### [TASK TO CARRY OUT]
Leave out the images and transcribe the entries below word for word.

(Modification records)

═══

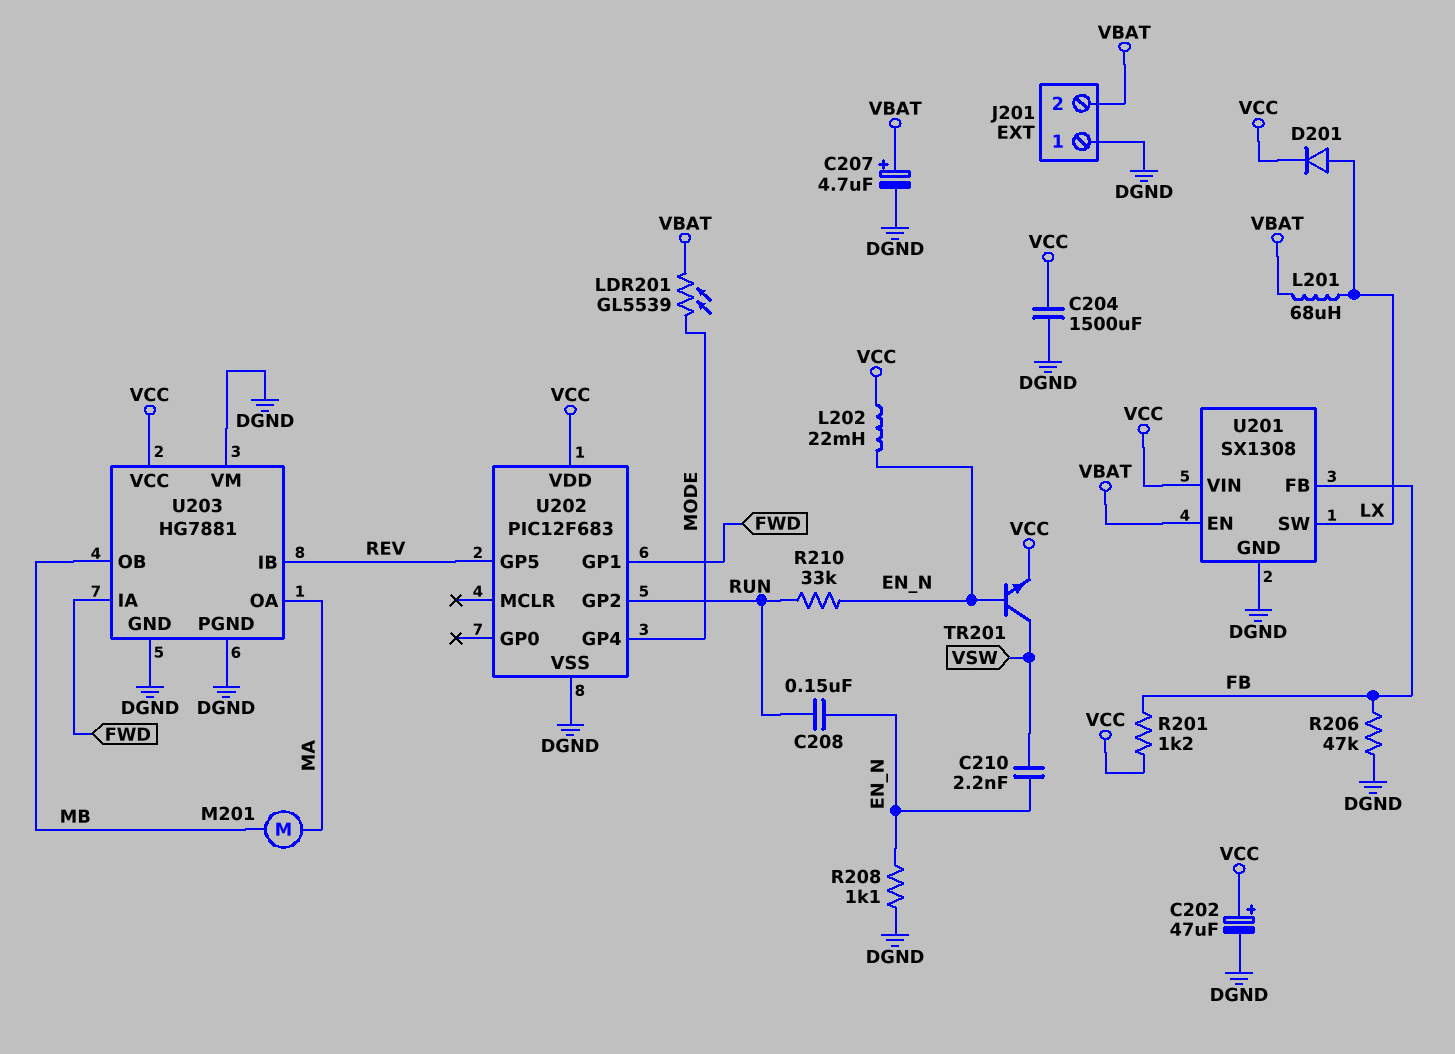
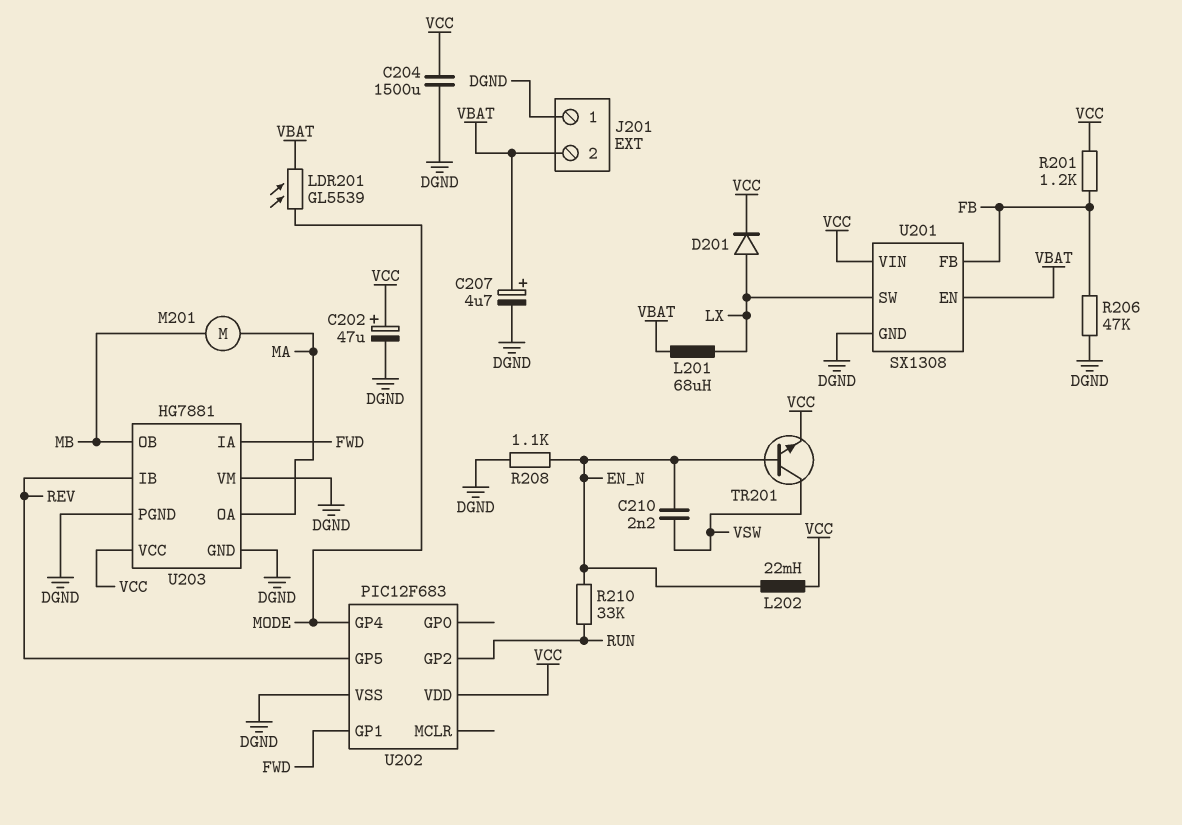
C208: 150nF (EN_N, RUN) -> none

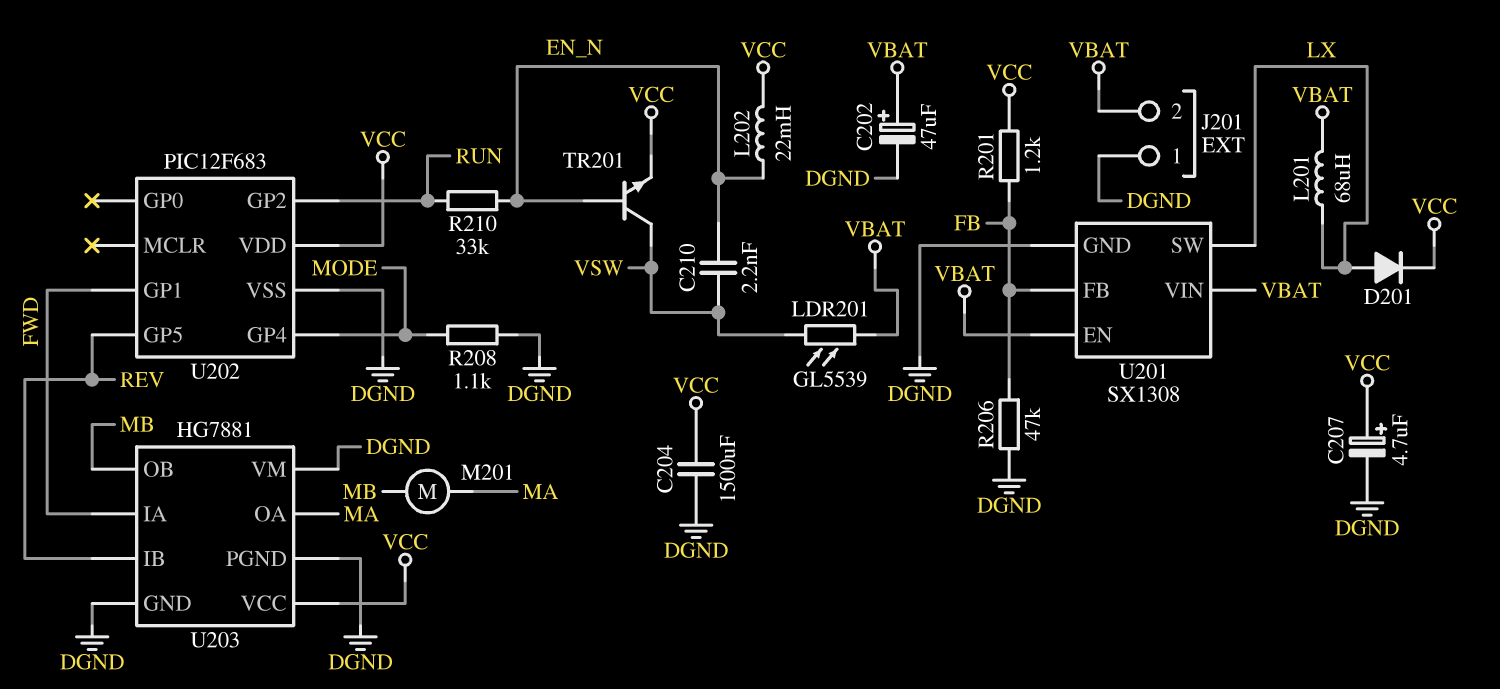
C202: 47uF (plus VCC, minus DGND) -> 47uF (plus VBAT, minus DGND)
C207: 4.7uF (plus VBAT, minus DGND) -> 4.7uF (plus VCC, minus DGND)
LDR201: GL5539 (MODE, VBAT) -> GL5539 (VBAT, VSW)
R208: 1.1k (DGND, EN_N) -> 1.1k (DGND, MODE)
U201 pin VIN: VCC -> VBAT

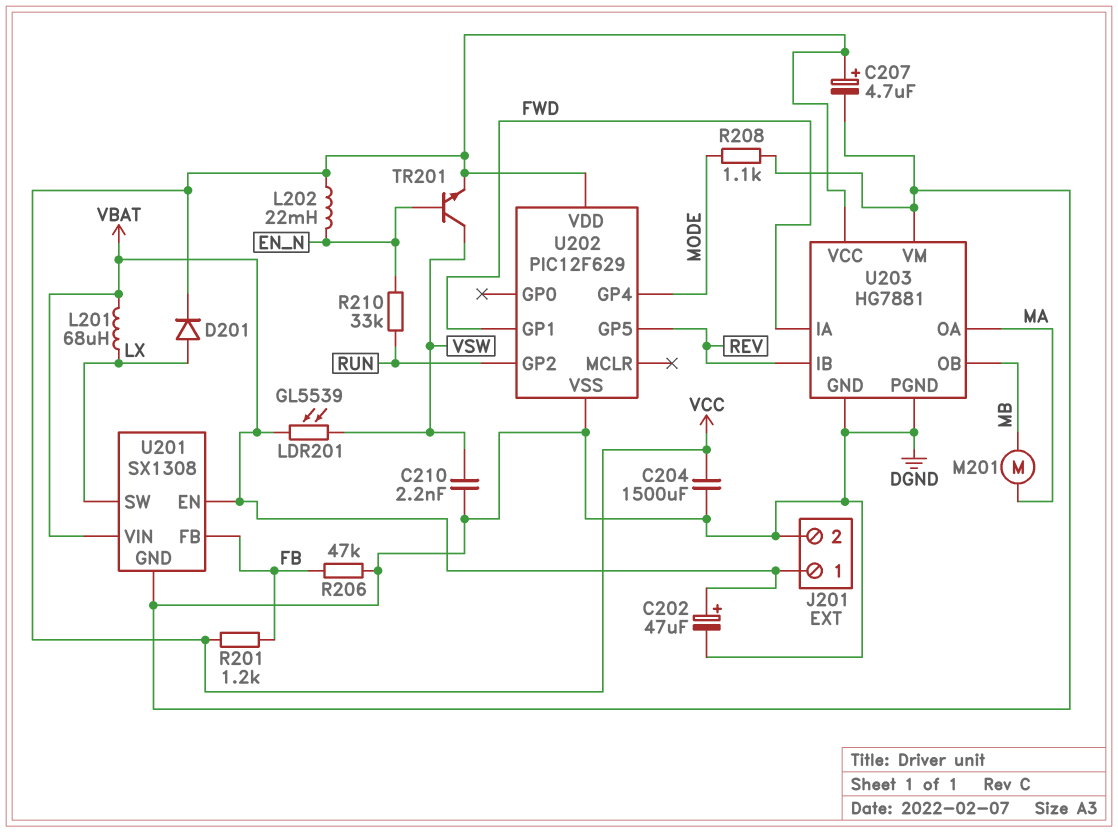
C210: 2.2nF (EN_N, VSW) -> 2.2nF (DGND, VSW)
J201 pin 1: DGND -> VBAT
J201 pin 2: VBAT -> DGND
U202: PIC12F683 -> PIC12F629

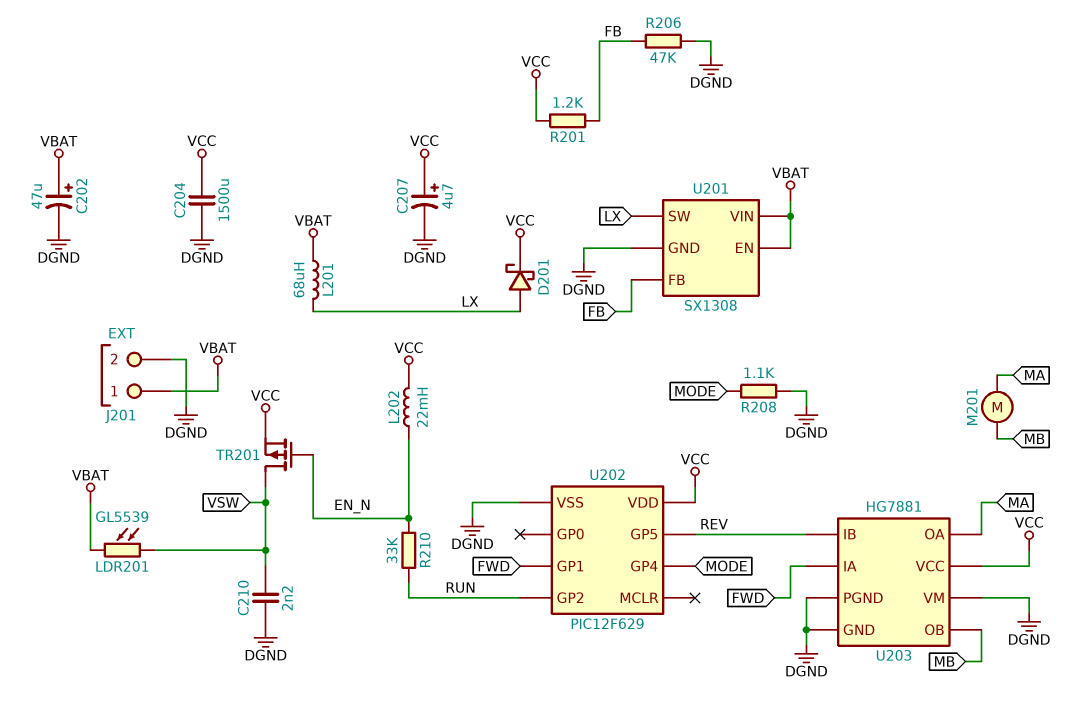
D201: diode (A LX, K VCC) -> schottky (A LX, K VCC)
TR201: NPN (B EN_N, C VSW, E VCC) -> PMOS (G EN_N, D VSW, S VCC)

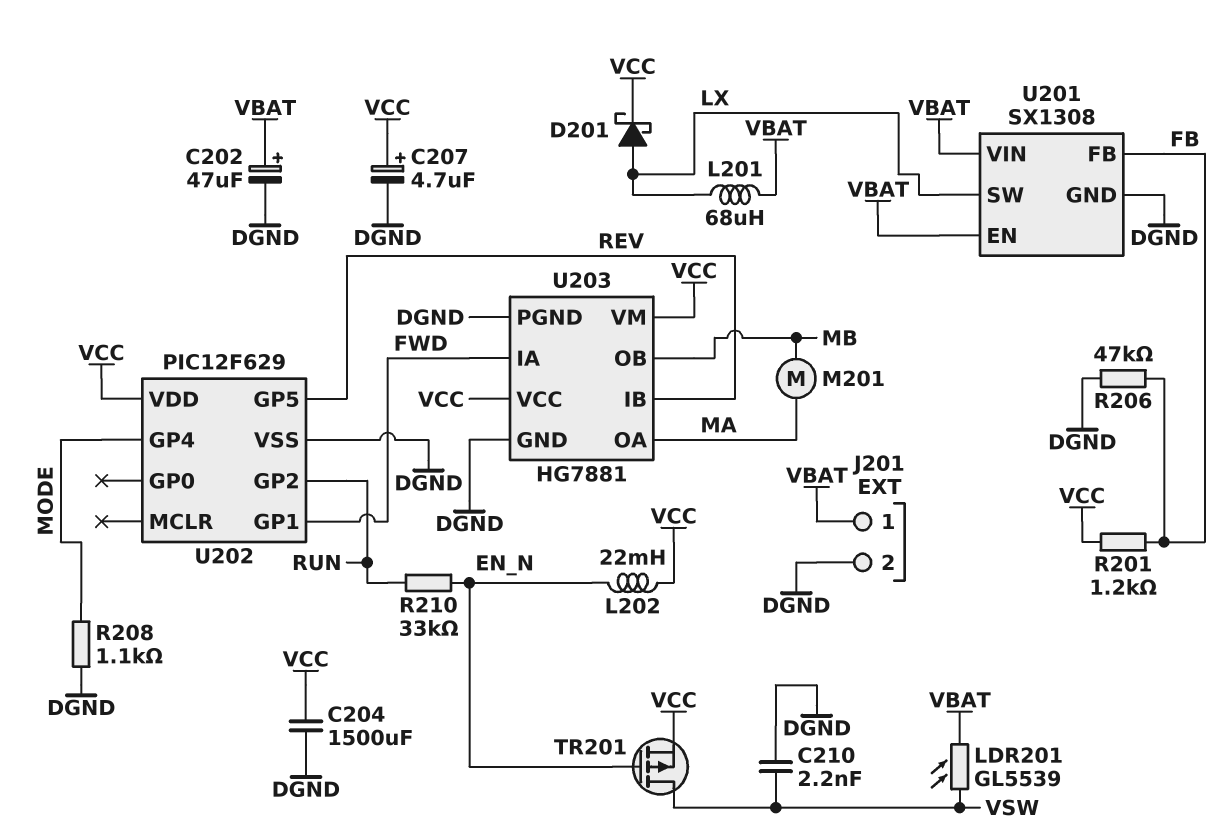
U203 pin VM: DGND -> VCC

═══

### [ANSWER SECTION]
C208: 150nF (EN_N, RUN) -> none

C202: 47uF (plus VCC, minus DGND) -> 47uF (plus VBAT, minus DGND)
C207: 4.7uF (plus VBAT, minus DGND) -> 4.7uF (plus VCC, minus DGND)
LDR201: GL5539 (MODE, VBAT) -> GL5539 (VBAT, VSW)
R208: 1.1k (DGND, EN_N) -> 1.1k (DGND, MODE)
U201 pin VIN: VCC -> VBAT

C210: 2.2nF (EN_N, VSW) -> 2.2nF (DGND, VSW)
J201 pin 1: DGND -> VBAT
J201 pin 2: VBAT -> DGND
U202: PIC12F683 -> PIC12F629

D201: diode (A LX, K VCC) -> schottky (A LX, K VCC)
TR201: NPN (B EN_N, C VSW, E VCC) -> PMOS (G EN_N, D VSW, S VCC)

U203 pin VM: DGND -> VCC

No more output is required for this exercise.